:: What to do ::
Please extract everything from the line containing "white triangle at" down to the line containing "orange star at (918, 685): moved 15 px up" in the records below, and repeat those lines exactly as they appear, both included.

:: Task input ::
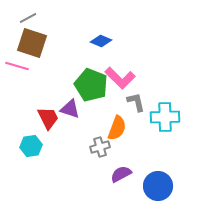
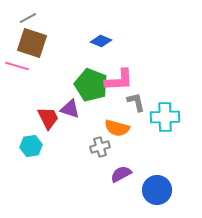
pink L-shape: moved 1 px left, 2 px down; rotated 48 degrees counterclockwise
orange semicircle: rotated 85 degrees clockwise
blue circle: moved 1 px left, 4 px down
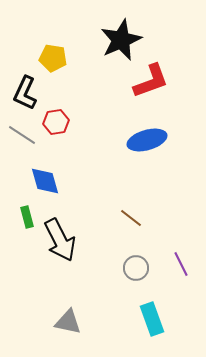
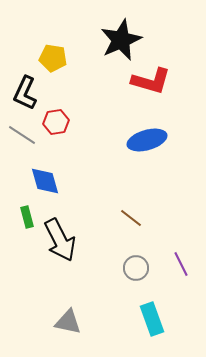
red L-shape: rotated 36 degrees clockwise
* * *
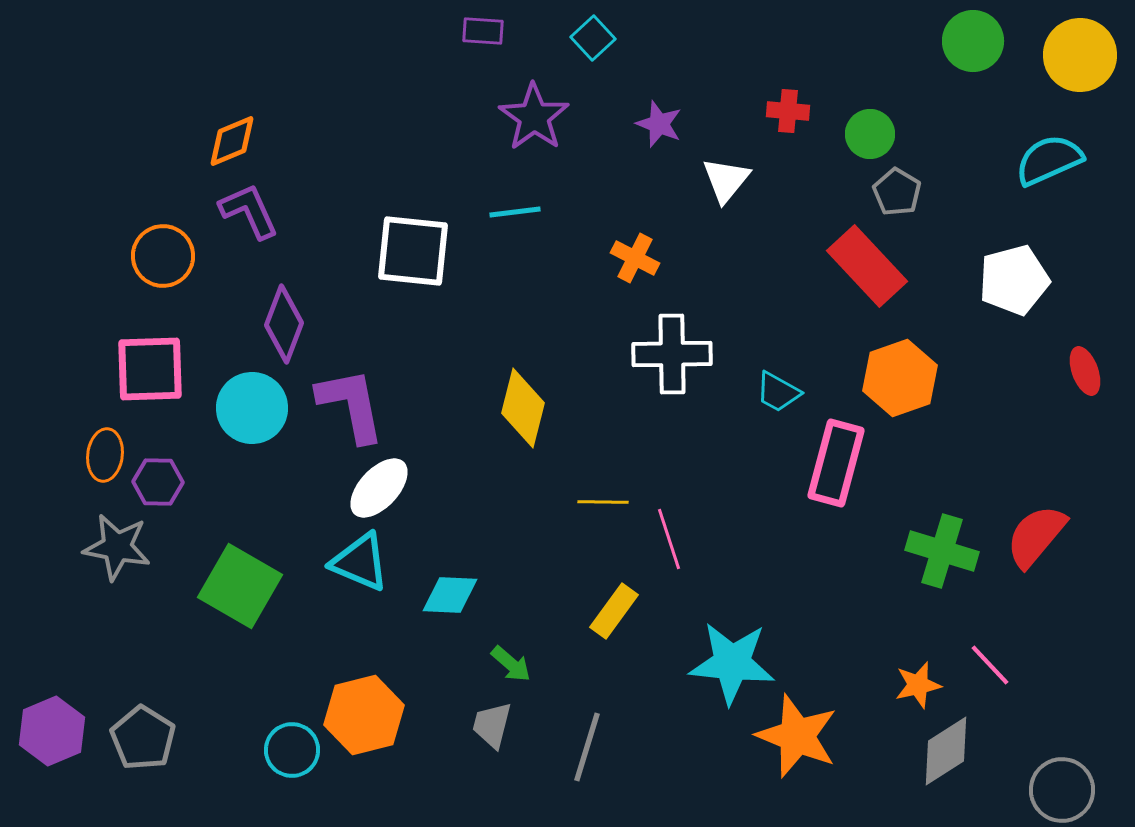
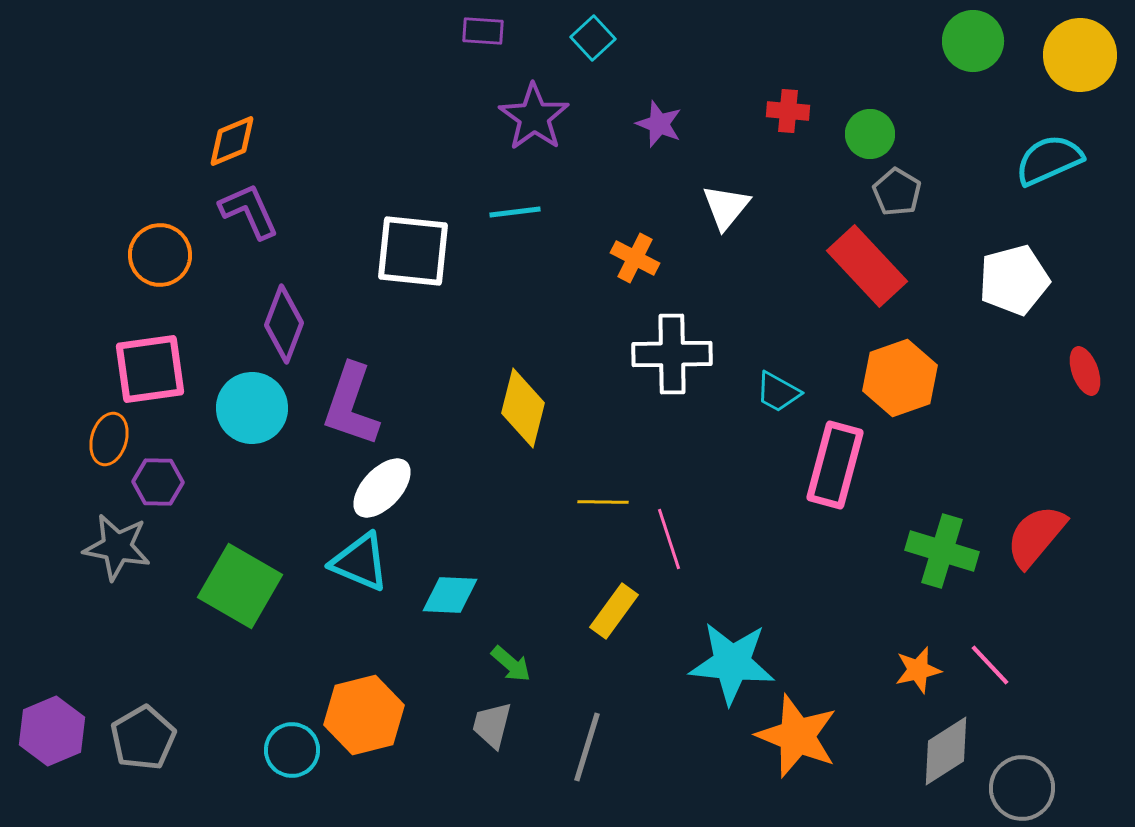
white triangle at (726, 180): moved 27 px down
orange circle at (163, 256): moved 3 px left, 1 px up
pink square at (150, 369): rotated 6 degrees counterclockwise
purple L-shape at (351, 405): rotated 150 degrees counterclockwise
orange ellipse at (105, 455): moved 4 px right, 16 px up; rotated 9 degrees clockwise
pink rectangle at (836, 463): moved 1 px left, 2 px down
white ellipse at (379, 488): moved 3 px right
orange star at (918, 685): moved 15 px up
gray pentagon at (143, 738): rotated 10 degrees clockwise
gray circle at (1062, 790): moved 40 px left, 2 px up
--
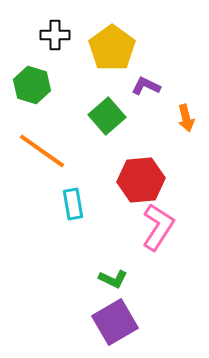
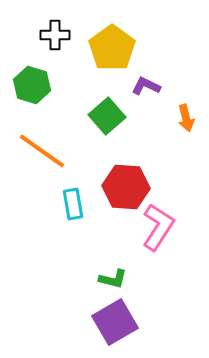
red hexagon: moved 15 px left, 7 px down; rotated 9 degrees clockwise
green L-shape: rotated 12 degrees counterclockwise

:: The response ::
white triangle at (726, 180): moved 27 px down
orange circle at (163, 256): moved 3 px left, 1 px up
pink square at (150, 369): rotated 6 degrees counterclockwise
purple L-shape at (351, 405): rotated 150 degrees counterclockwise
orange ellipse at (105, 455): moved 4 px right, 16 px up; rotated 9 degrees clockwise
pink rectangle at (836, 463): moved 1 px left, 2 px down
white ellipse at (379, 488): moved 3 px right
orange star at (918, 685): moved 15 px up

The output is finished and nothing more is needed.